DATASET ENTRIES:
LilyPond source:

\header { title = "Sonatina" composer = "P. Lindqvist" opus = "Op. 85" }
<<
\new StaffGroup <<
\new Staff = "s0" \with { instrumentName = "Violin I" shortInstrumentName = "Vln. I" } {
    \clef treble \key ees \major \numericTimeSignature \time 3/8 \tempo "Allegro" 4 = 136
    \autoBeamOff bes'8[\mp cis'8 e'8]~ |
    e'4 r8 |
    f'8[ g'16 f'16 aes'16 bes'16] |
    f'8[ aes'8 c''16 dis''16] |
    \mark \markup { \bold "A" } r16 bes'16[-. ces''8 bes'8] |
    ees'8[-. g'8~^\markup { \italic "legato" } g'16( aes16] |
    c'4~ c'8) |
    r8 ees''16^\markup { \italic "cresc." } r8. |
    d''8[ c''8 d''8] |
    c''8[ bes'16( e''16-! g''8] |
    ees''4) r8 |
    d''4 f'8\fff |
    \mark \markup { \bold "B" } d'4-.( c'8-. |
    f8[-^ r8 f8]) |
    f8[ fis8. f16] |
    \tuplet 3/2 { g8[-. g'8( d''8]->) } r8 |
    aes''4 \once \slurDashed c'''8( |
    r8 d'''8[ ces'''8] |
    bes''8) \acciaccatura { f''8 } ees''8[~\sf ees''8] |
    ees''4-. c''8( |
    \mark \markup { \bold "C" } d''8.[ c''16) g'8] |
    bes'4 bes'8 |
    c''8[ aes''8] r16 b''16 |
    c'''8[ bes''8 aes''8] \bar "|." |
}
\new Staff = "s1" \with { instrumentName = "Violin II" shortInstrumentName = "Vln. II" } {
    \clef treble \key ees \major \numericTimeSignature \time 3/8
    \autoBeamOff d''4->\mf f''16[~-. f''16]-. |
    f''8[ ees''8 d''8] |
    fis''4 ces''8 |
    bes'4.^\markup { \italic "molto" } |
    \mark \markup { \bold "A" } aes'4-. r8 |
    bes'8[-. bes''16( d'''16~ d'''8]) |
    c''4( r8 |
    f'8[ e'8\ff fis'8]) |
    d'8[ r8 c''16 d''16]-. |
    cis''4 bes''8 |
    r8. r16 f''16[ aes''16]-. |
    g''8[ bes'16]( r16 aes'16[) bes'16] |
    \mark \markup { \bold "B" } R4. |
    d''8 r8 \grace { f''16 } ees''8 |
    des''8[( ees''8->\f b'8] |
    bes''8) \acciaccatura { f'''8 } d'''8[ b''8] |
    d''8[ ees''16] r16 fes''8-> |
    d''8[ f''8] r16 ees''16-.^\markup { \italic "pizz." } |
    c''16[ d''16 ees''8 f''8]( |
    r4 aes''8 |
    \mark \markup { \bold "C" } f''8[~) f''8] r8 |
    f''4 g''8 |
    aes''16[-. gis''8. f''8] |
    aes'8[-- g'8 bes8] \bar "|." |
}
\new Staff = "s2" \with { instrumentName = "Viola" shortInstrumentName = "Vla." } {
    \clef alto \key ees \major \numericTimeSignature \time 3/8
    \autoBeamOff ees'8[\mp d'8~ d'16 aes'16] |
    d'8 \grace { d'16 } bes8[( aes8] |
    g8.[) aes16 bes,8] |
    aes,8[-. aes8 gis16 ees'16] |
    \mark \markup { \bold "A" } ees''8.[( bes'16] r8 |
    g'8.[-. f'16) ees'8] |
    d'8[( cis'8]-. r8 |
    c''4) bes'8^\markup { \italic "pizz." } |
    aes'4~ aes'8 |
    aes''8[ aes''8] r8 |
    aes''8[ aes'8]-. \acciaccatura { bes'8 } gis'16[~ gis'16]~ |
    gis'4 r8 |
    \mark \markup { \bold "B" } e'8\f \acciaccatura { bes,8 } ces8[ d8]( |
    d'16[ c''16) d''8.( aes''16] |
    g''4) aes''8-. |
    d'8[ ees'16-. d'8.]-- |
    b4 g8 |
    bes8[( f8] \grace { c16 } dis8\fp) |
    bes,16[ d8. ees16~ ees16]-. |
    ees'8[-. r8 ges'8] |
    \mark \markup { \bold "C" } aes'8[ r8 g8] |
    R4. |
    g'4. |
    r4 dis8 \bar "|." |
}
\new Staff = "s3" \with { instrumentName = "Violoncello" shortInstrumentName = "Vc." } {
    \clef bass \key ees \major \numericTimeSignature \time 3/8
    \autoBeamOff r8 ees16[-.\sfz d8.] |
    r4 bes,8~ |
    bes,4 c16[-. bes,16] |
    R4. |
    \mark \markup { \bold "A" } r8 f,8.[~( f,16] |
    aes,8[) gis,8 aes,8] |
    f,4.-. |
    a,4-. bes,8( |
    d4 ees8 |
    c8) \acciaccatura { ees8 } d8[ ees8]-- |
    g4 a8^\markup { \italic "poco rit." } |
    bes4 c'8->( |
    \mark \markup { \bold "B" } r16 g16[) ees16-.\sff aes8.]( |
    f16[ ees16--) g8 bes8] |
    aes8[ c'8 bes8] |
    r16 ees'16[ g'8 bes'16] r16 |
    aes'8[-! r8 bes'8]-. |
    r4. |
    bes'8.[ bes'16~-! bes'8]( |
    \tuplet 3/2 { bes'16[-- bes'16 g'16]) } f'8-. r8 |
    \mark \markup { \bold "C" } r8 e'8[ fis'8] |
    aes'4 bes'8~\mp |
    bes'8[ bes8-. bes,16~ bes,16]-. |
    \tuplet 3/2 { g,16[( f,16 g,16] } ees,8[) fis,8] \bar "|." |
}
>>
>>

EXERCISE INSTRUCTIONS: Please pick out every line in the entries above that contains the string "instrumentName" and copy each one.

TASK RESPONSE:
\new Staff = "s0" \with { instrumentName = "Violin I" shortInstrumentName = "Vln. I" } {
\new Staff = "s1" \with { instrumentName = "Violin II" shortInstrumentName = "Vln. II" } {
\new Staff = "s2" \with { instrumentName = "Viola" shortInstrumentName = "Vla." } {
\new Staff = "s3" \with { instrumentName = "Violoncello" shortInstrumentName = "Vc." } {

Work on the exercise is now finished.